Work to be completed - Could you copy every record exactly, leaving the pictures behind?

Entries provided -
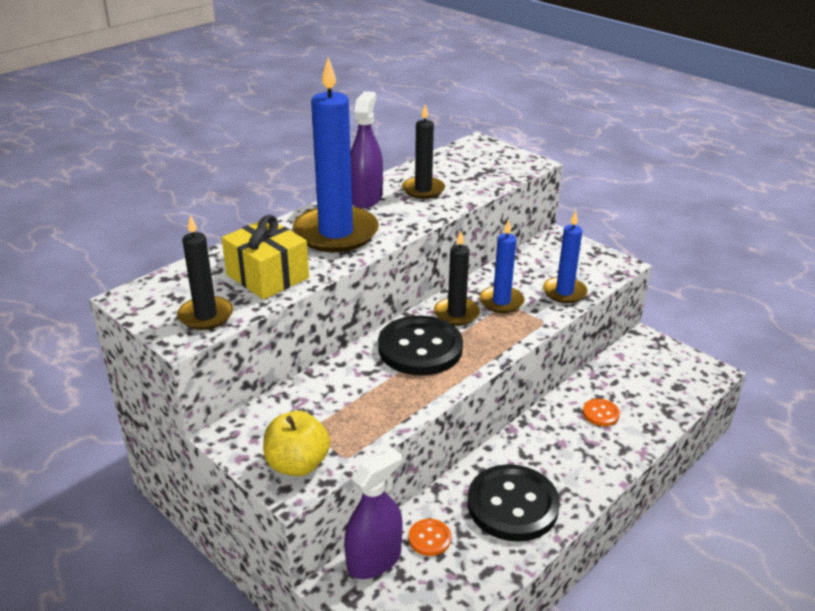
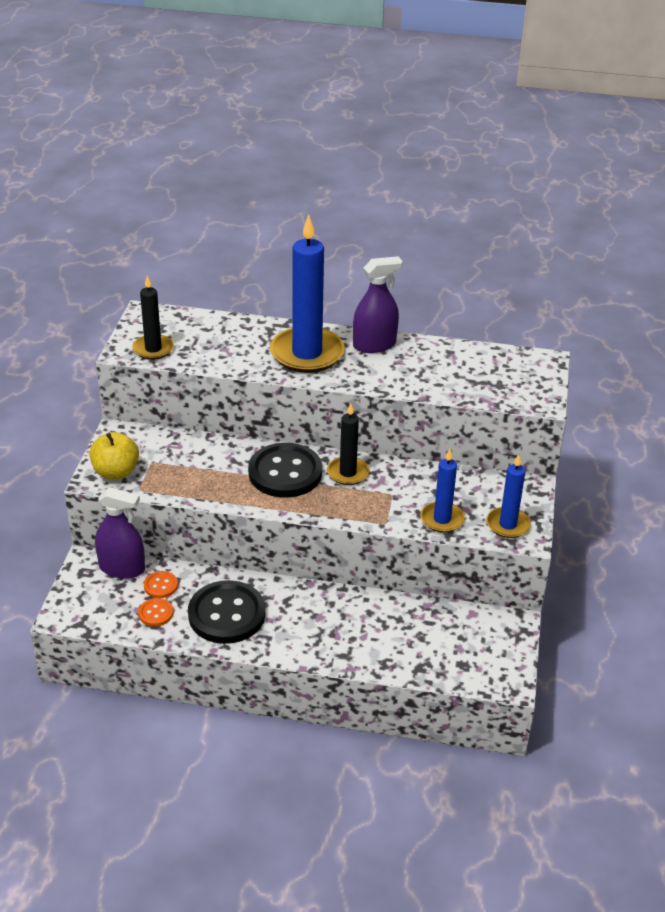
camera: 55 degrees right, 5 degrees up
(267, 276) = (221, 351): yellow gift -> none
(423, 190) = (420, 365): black candle -> none
(501, 301) = (389, 489): blue candle -> blue candle (508, 525)
(600, 413) = (377, 627): orange button -> orange button (156, 613)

Result of the exercise -
camera: 55 degrees right, 5 degrees up
(267, 276) = (221, 351): yellow gift -> none
(423, 190) = (420, 365): black candle -> none
(501, 301) = (389, 489): blue candle -> blue candle (508, 525)
(600, 413) = (377, 627): orange button -> orange button (156, 613)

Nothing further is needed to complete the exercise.